#### Data:
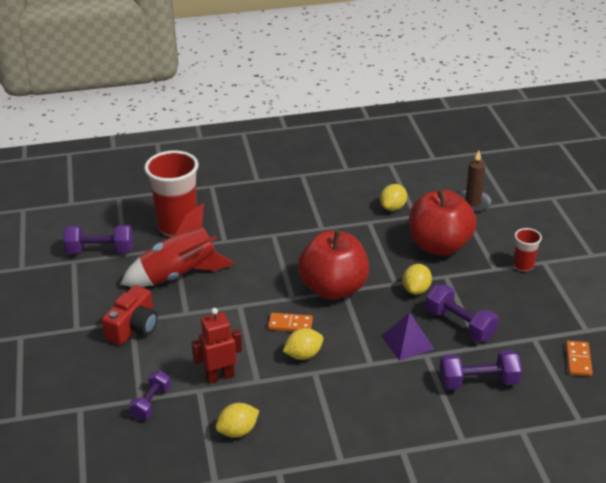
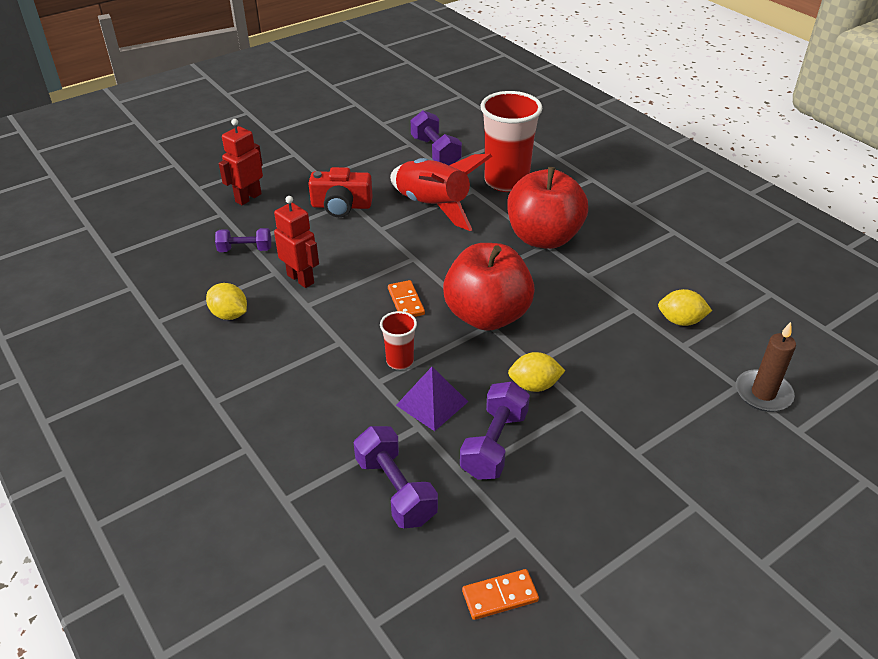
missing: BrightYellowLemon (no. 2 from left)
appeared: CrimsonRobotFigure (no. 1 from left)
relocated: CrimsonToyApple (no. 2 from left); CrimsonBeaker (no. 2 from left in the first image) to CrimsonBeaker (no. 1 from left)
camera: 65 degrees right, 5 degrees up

#### Exercise details:
Omit the pictures, then print the rest of the listing above exactly.

#### Response for this exercise:
missing: BrightYellowLemon (no. 2 from left)
appeared: CrimsonRobotFigure (no. 1 from left)
relocated: CrimsonToyApple (no. 2 from left); CrimsonBeaker (no. 2 from left in the first image) to CrimsonBeaker (no. 1 from left)
camera: 65 degrees right, 5 degrees up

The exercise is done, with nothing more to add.